- INFORMATION SHOWN -
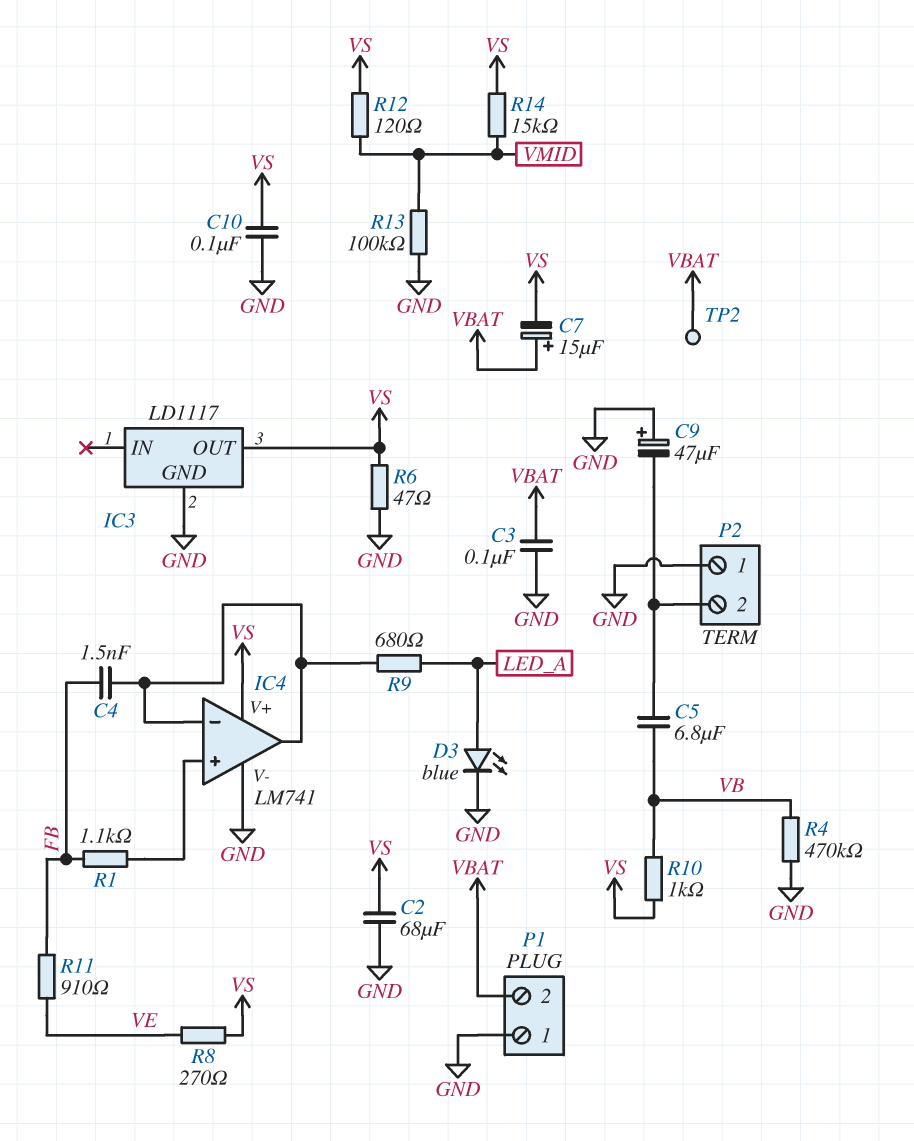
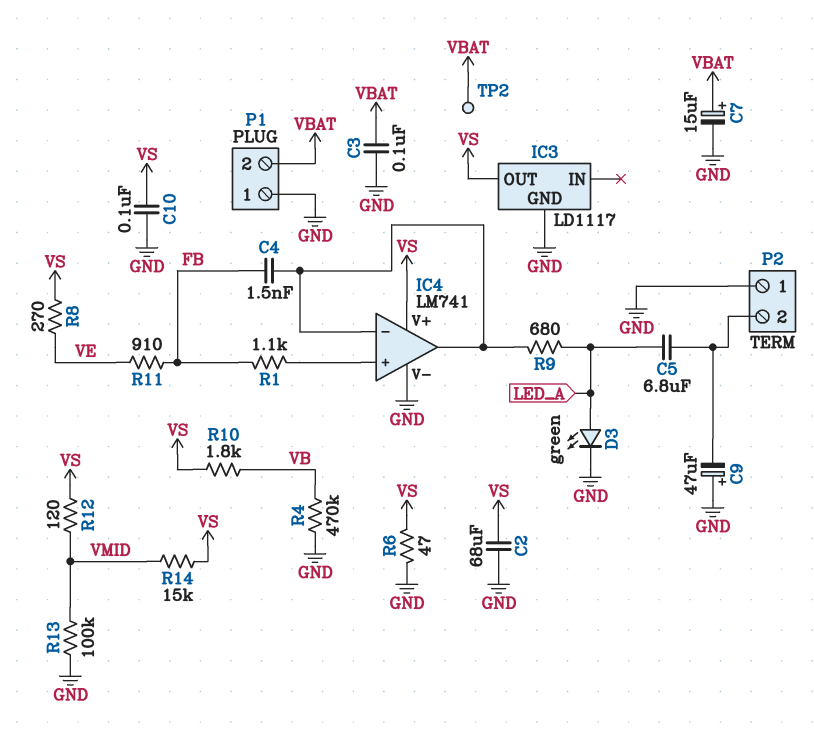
C5: 6.8uF (P2/2, VB) -> 6.8uF (LED_A, P2/2)
C7: 15uF (plus VBAT, minus VS) -> 15uF (plus VBAT, minus GND)
D3: LED blue (A LED_A, K GND) -> LED green (A LED_A, K GND)
R10: 1k (VB, VS) -> 1.8k (VB, VS)

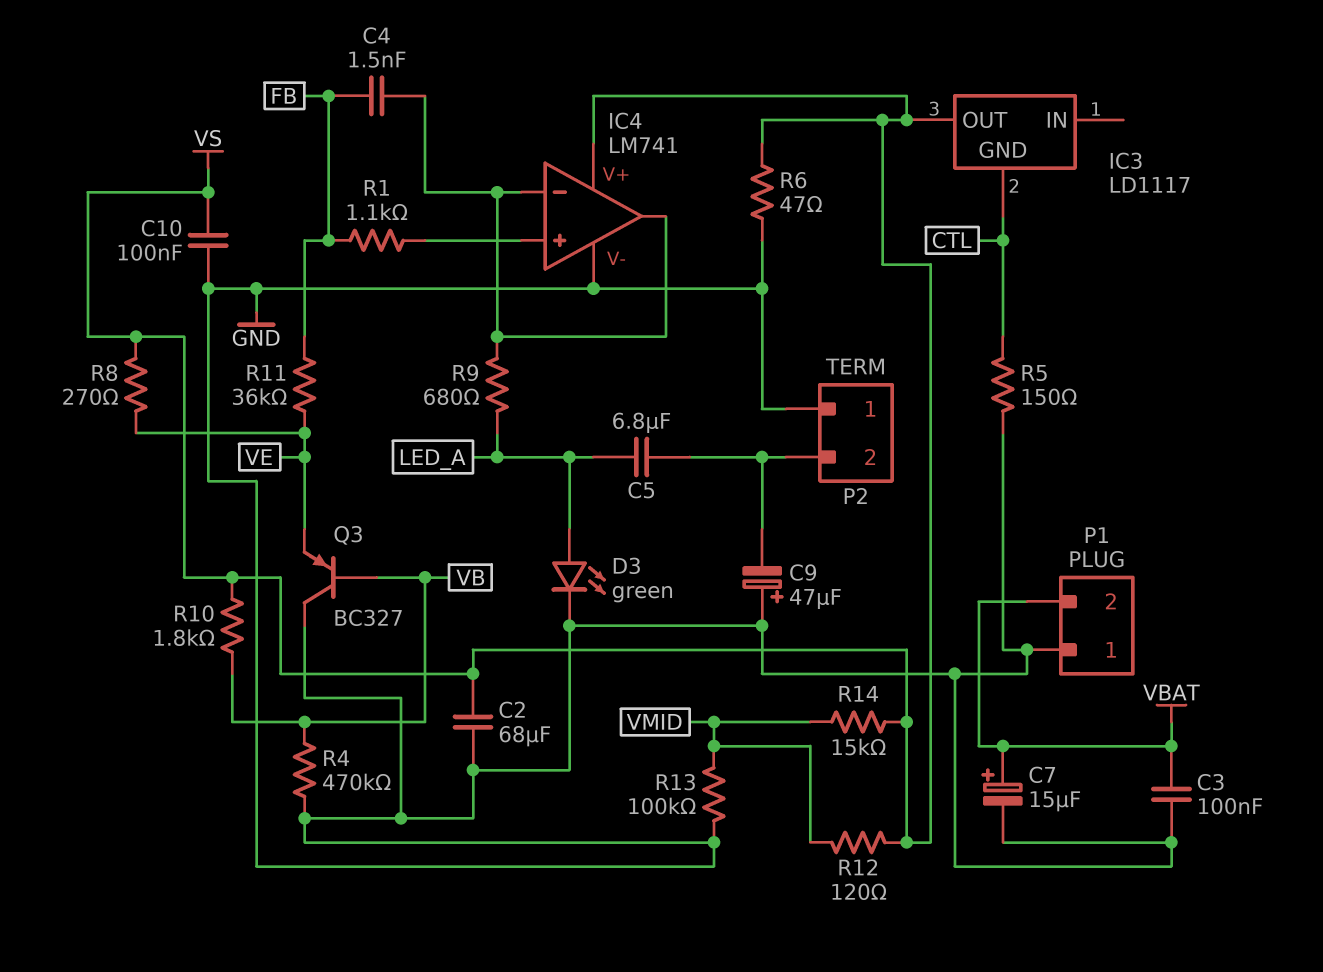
IC3 pin GND: GND -> CTL
Q3: none -> PNP BC327 (B VB, C GND, E VE)
R5: none -> 150 (CTL, GND)
R11: 910 (FB, VE) -> 36k (FB, VE)
TP2: test point (VBAT) -> none

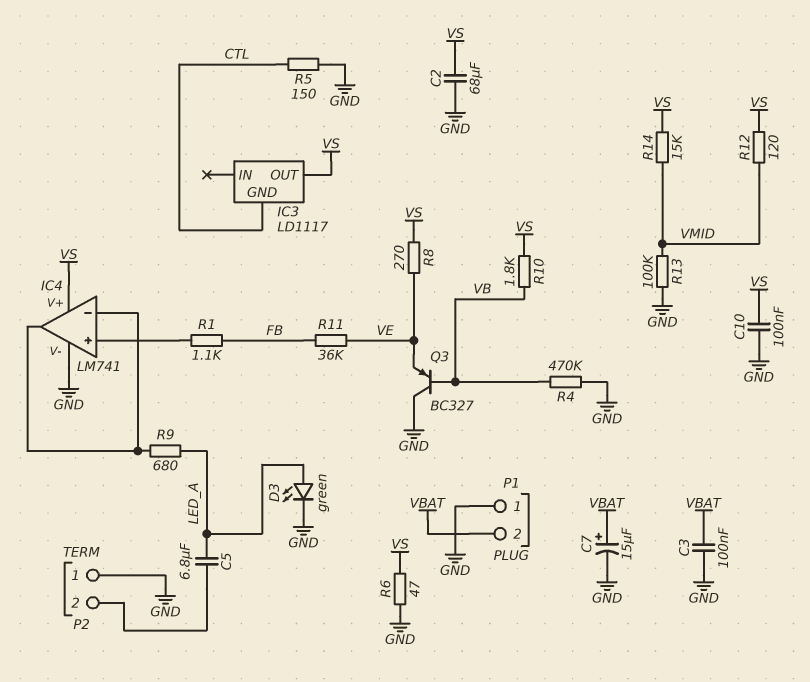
C4: 1.5nF (FB, IC4/in-) -> none
C9: 47uF (plus GND, minus P2/2) -> none

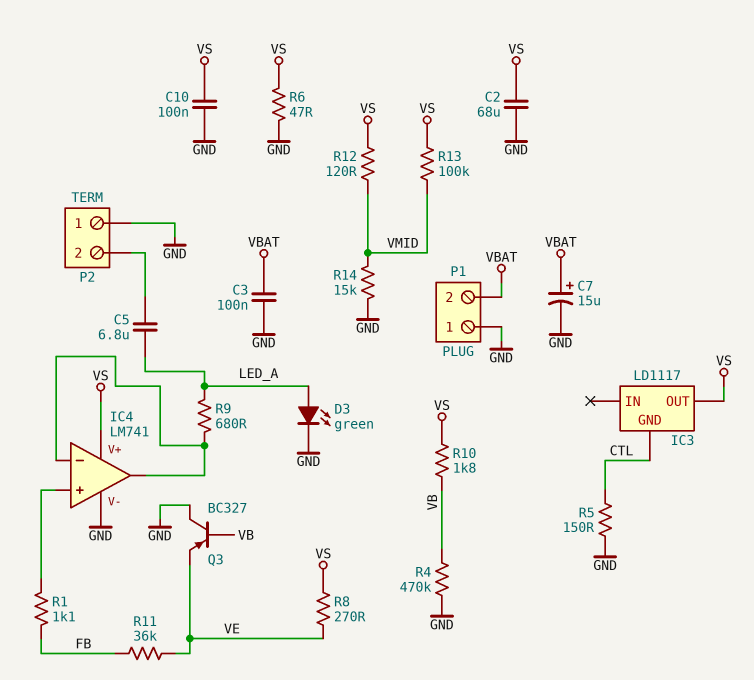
R13: 100k (GND, VMID) -> 100k (VMID, VS)
R14: 15k (VMID, VS) -> 15k (GND, VMID)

- YOUR OBJECTIVE -
From the listing, copy every line where the string "minus" appears.

- TASK OUTPUT -
C7: 15uF (plus VBAT, minus VS) -> 15uF (plus VBAT, minus GND)
C9: 47uF (plus GND, minus P2/2) -> none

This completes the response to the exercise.